● **TASK REQUIREMENTS**
The range to reproduce runs from the line containing "pink soap dispenser [713,394,744,451] -> none" through the last line of the listing below; give exactly those lines and no others.

● **RECORDS SHOWN**
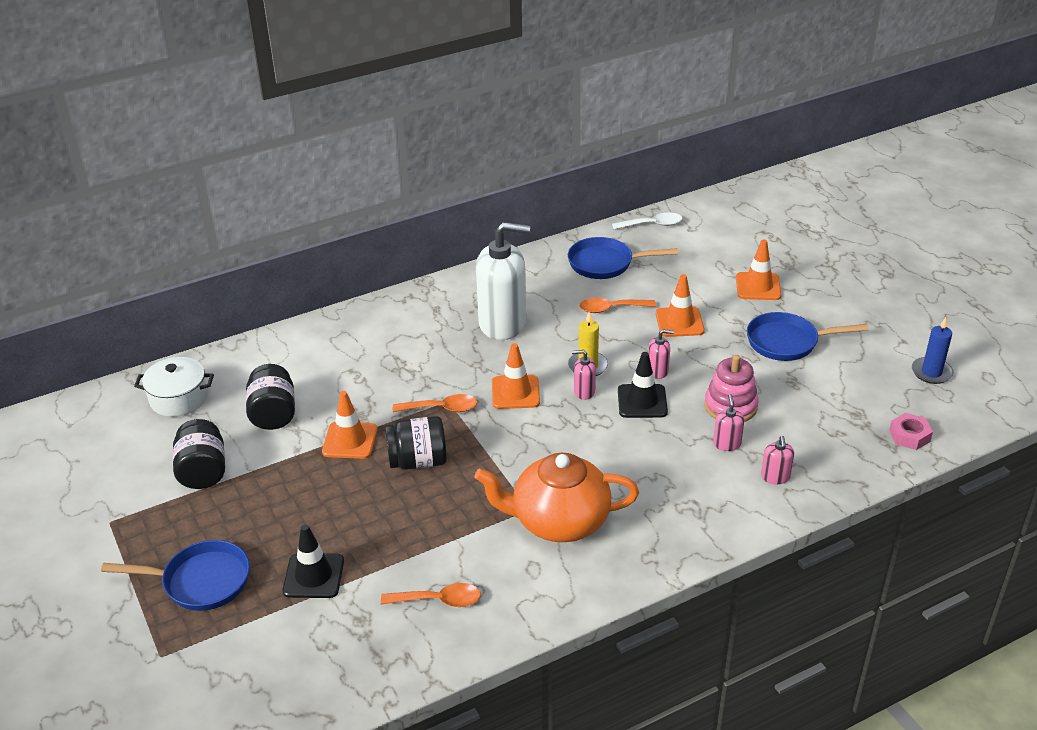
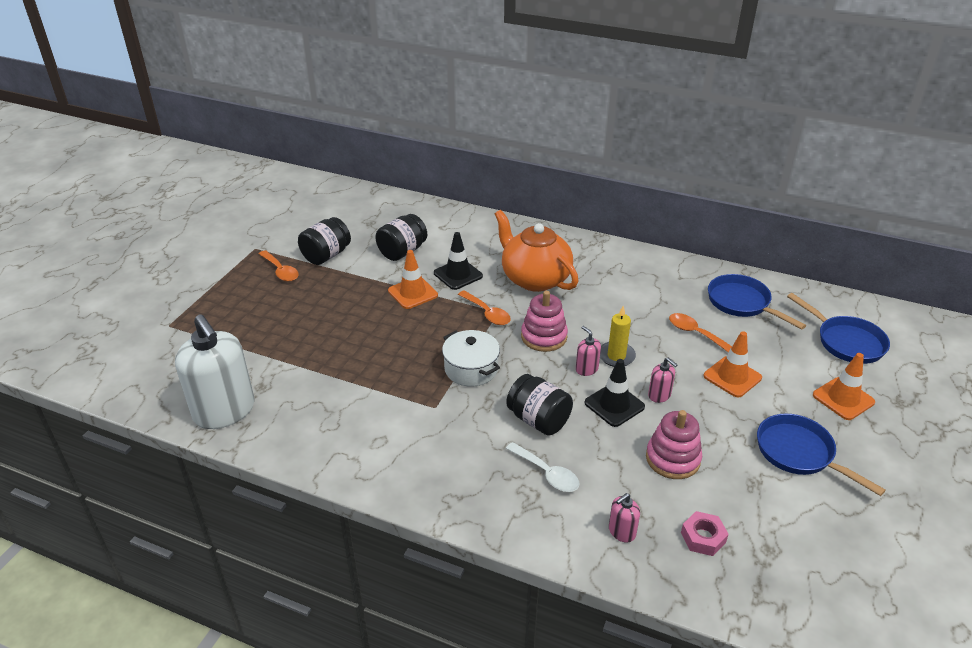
camera: 50 degrees right, 0 degrees up
blue pan [101,540,250,611] -> blue pan moved to [787,293,890,364]
white pot [134,357,214,417] -> white pot moved to [442,330,500,387]
black traffic cone [283,524,344,598] -> black traffic cone moved to [434,232,483,290]
orange spoon [381,583,481,607] -> orange spoon moved to [259,250,299,282]
black jar [385,416,447,470] -> black jar moved to [506,374,573,435]
orange teapot [474,453,639,542] -> orange teapot moved to [495,210,579,292]
white soap dispenser [476,222,530,340] -> white soap dispenser moved to [175,314,255,429]
orange traffic cone [492,343,540,409] -> pink stacking toy [521,291,568,352]
white spoon [612,212,682,229] -> white spoon moved to [506,442,579,492]
pink soap dispenser [713,394,744,451] -> none
pink nut [889,413,933,450] -> pink nut moved to [681,511,729,556]
blue candle [912,317,954,384] -> none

● **RESPONSE TO THE EXERCISE**
pink soap dispenser [713,394,744,451] -> none
pink nut [889,413,933,450] -> pink nut moved to [681,511,729,556]
blue candle [912,317,954,384] -> none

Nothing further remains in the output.